### WHAT YOU WILL DO
Within the records below, find the line with "green star: moved 1" and the line with "brown diamond: rotated 33 degrees clockwise", then reproduce exactly those two lines and all lines between them, without any picture.

(Records from a dataset)
------------------------------------------------
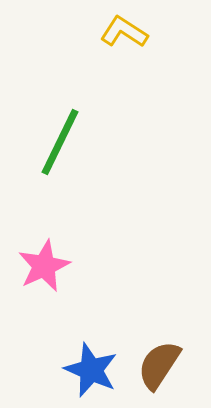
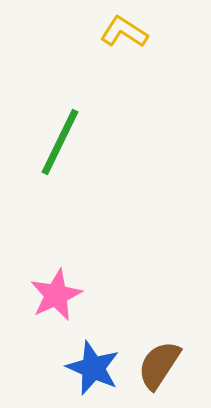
pink star: moved 12 px right, 29 px down
blue star: moved 2 px right, 2 px up
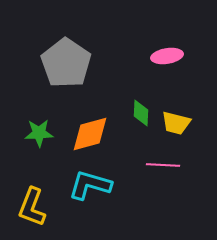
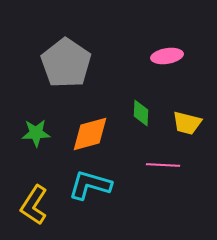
yellow trapezoid: moved 11 px right
green star: moved 3 px left
yellow L-shape: moved 2 px right, 2 px up; rotated 12 degrees clockwise
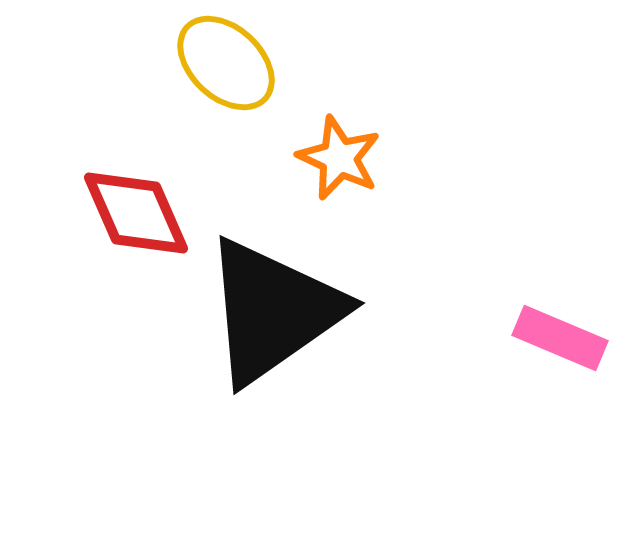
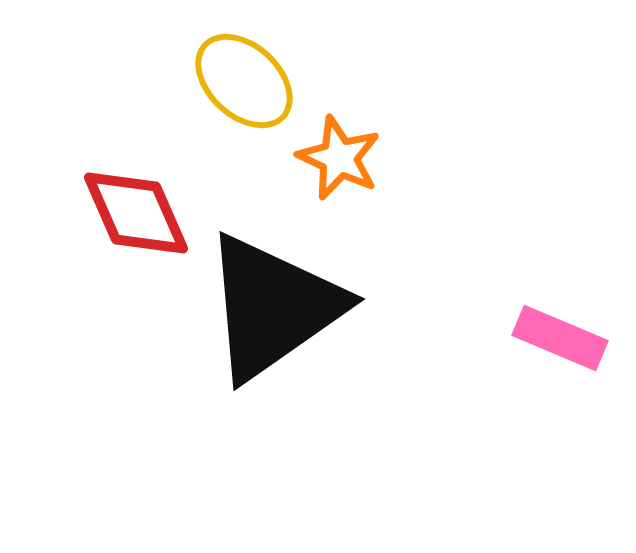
yellow ellipse: moved 18 px right, 18 px down
black triangle: moved 4 px up
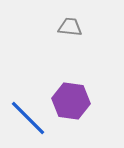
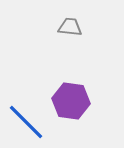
blue line: moved 2 px left, 4 px down
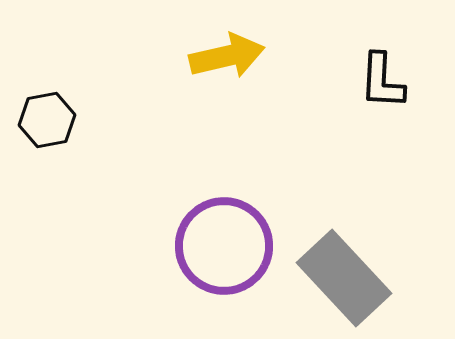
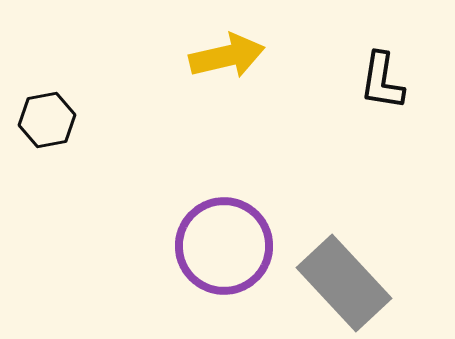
black L-shape: rotated 6 degrees clockwise
gray rectangle: moved 5 px down
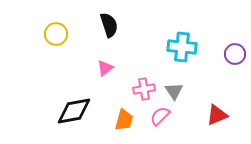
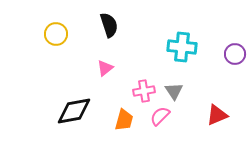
pink cross: moved 2 px down
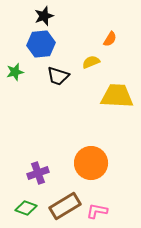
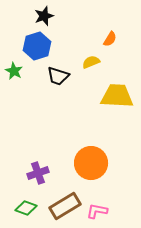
blue hexagon: moved 4 px left, 2 px down; rotated 12 degrees counterclockwise
green star: moved 1 px left, 1 px up; rotated 30 degrees counterclockwise
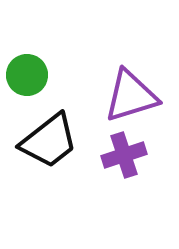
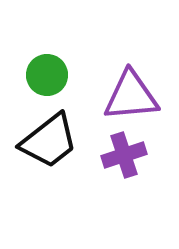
green circle: moved 20 px right
purple triangle: rotated 12 degrees clockwise
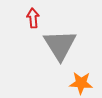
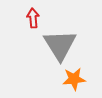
orange star: moved 7 px left, 4 px up; rotated 10 degrees counterclockwise
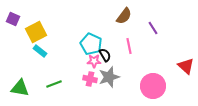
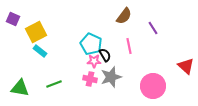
gray star: moved 2 px right
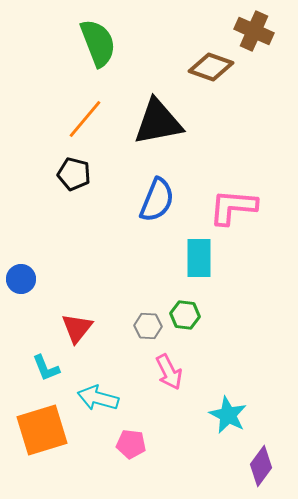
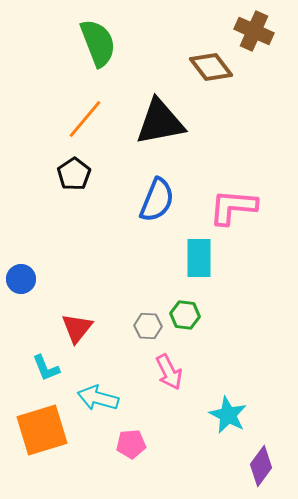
brown diamond: rotated 33 degrees clockwise
black triangle: moved 2 px right
black pentagon: rotated 24 degrees clockwise
pink pentagon: rotated 12 degrees counterclockwise
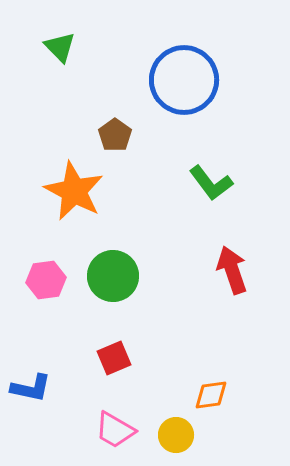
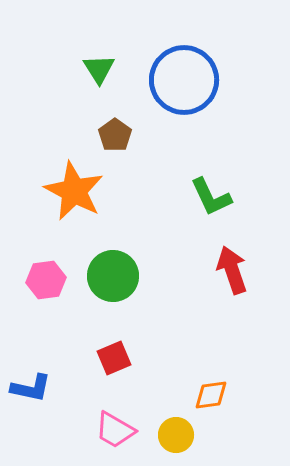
green triangle: moved 39 px right, 22 px down; rotated 12 degrees clockwise
green L-shape: moved 14 px down; rotated 12 degrees clockwise
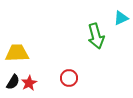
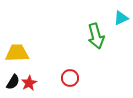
red circle: moved 1 px right
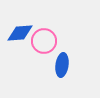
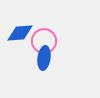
blue ellipse: moved 18 px left, 7 px up
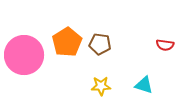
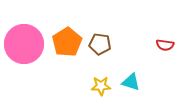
pink circle: moved 11 px up
cyan triangle: moved 13 px left, 3 px up
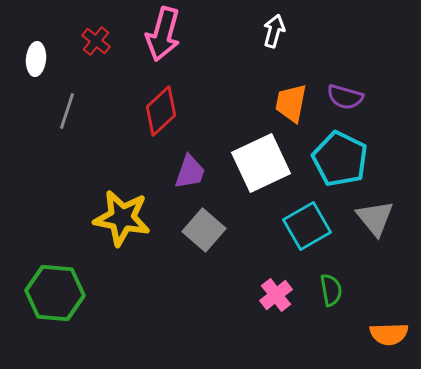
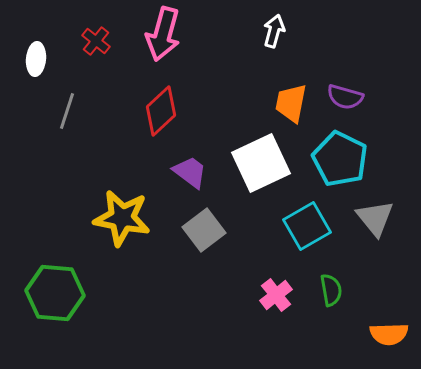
purple trapezoid: rotated 72 degrees counterclockwise
gray square: rotated 12 degrees clockwise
------------------------------------------------
### OUTPUT FOR THIS TASK
green star: moved 1 px left, 1 px up; rotated 30 degrees counterclockwise
green circle: moved 20 px right
purple triangle: rotated 12 degrees clockwise
orange star: moved 7 px left, 4 px up; rotated 10 degrees counterclockwise
gray star: moved 2 px right
brown diamond: rotated 33 degrees clockwise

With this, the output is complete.